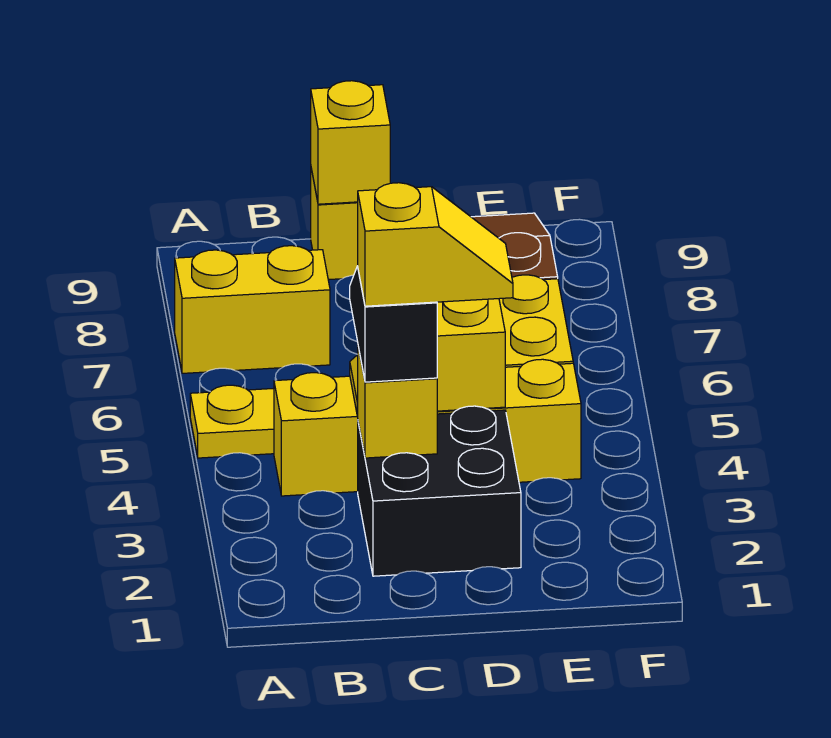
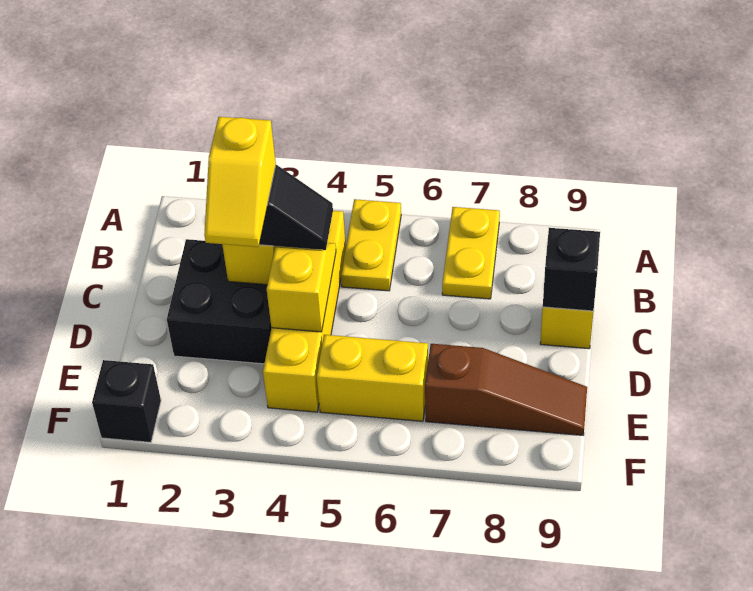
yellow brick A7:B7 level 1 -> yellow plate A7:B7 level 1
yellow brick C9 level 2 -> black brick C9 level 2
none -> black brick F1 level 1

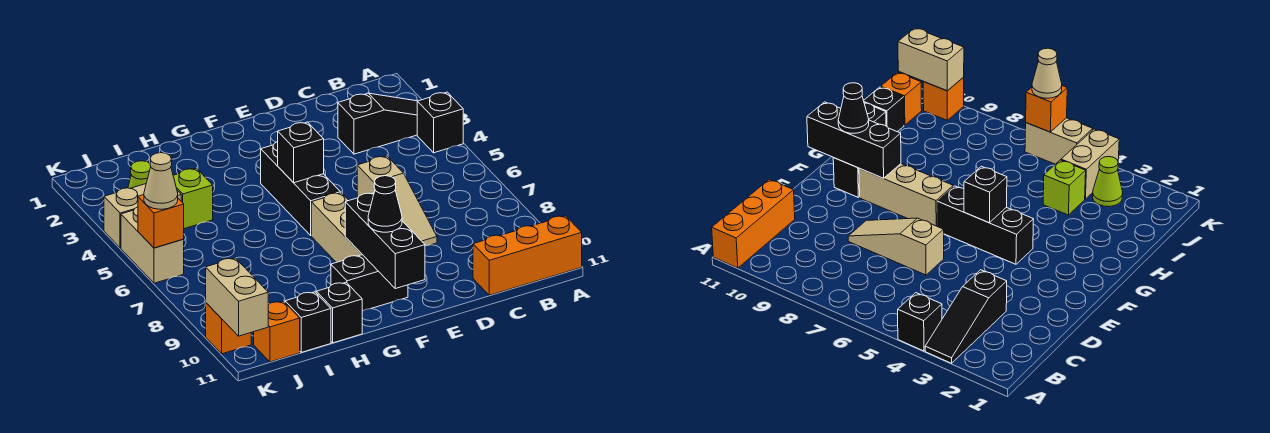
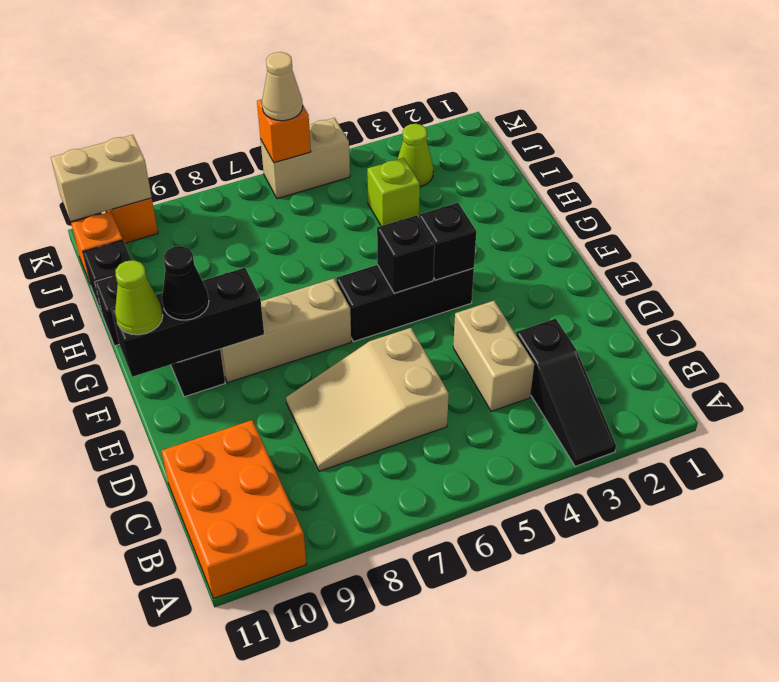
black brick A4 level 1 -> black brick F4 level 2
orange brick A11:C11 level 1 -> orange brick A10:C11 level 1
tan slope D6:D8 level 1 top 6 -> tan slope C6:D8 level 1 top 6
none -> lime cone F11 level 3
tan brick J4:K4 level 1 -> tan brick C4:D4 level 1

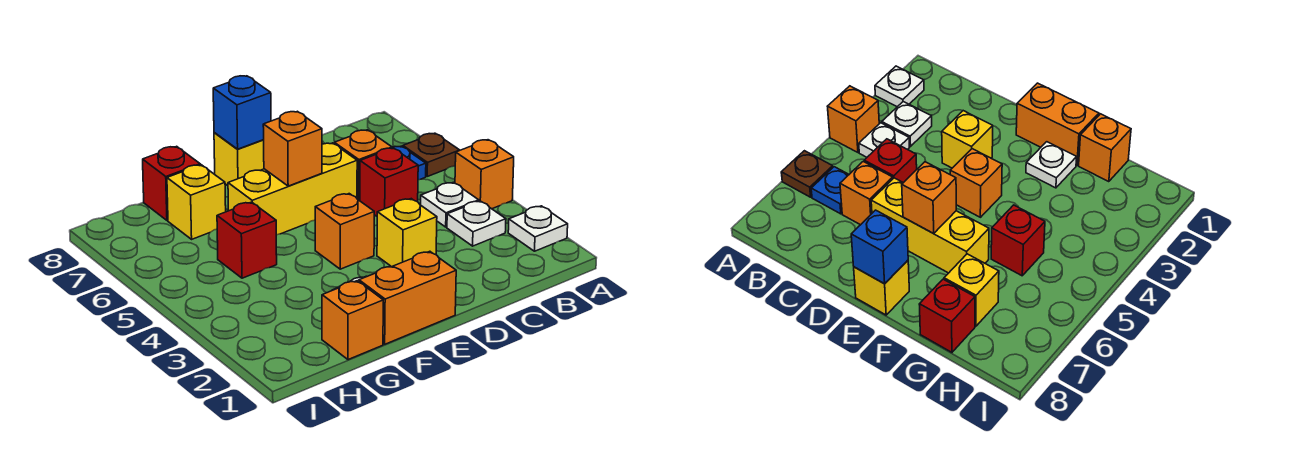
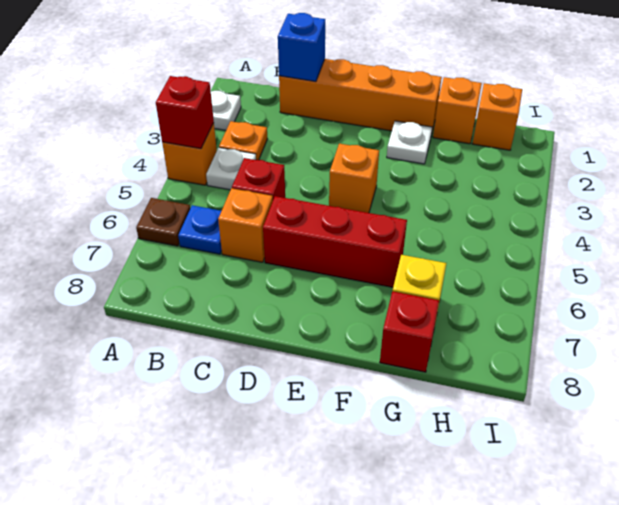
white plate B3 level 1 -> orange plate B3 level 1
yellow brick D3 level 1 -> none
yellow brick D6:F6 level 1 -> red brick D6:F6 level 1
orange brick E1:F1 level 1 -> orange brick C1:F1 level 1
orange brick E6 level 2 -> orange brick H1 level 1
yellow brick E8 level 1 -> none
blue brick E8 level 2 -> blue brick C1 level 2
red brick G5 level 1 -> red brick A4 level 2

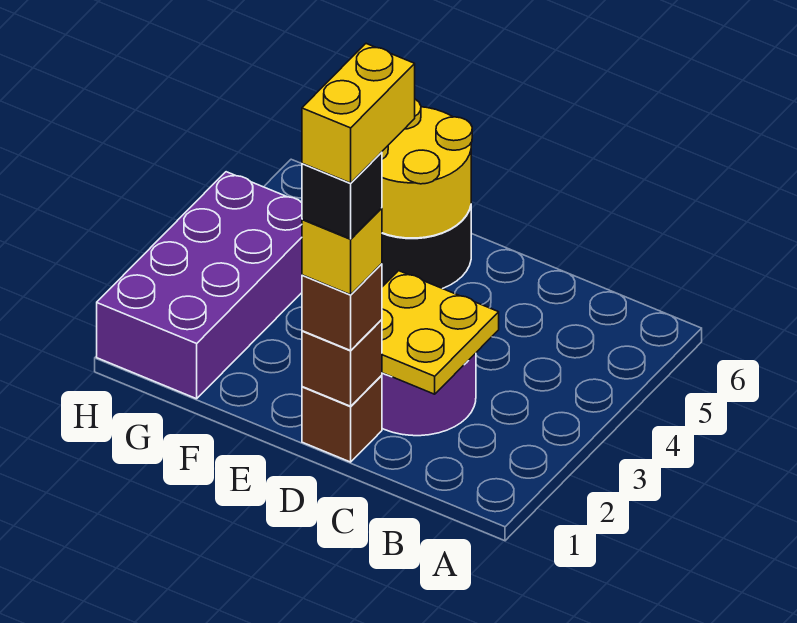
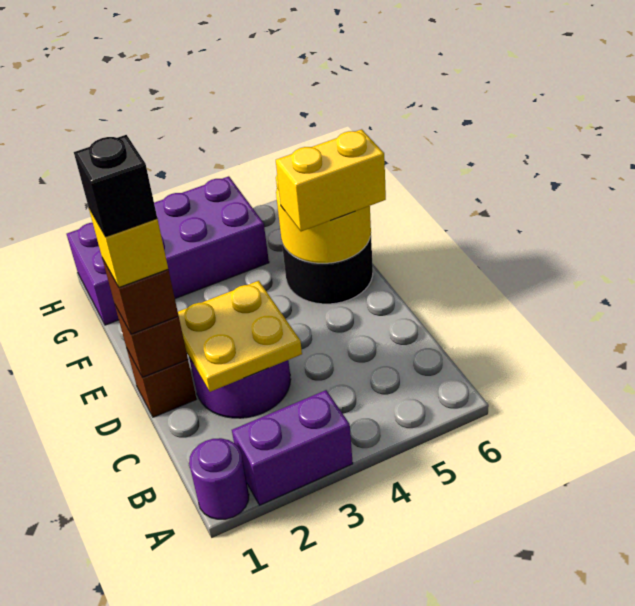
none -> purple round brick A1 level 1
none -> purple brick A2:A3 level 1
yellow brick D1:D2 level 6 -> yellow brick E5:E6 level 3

How to complete this task:
Copy the data above word for word. Pictures stay out.

Result of this task:
yellow brick A7:B7 level 1 -> yellow plate A7:B7 level 1
yellow brick C9 level 2 -> black brick C9 level 2
none -> black brick F1 level 1

black brick A4 level 1 -> black brick F4 level 2
orange brick A11:C11 level 1 -> orange brick A10:C11 level 1
tan slope D6:D8 level 1 top 6 -> tan slope C6:D8 level 1 top 6
none -> lime cone F11 level 3
tan brick J4:K4 level 1 -> tan brick C4:D4 level 1

white plate B3 level 1 -> orange plate B3 level 1
yellow brick D3 level 1 -> none
yellow brick D6:F6 level 1 -> red brick D6:F6 level 1
orange brick E1:F1 level 1 -> orange brick C1:F1 level 1
orange brick E6 level 2 -> orange brick H1 level 1
yellow brick E8 level 1 -> none
blue brick E8 level 2 -> blue brick C1 level 2
red brick G5 level 1 -> red brick A4 level 2

none -> purple round brick A1 level 1
none -> purple brick A2:A3 level 1
yellow brick D1:D2 level 6 -> yellow brick E5:E6 level 3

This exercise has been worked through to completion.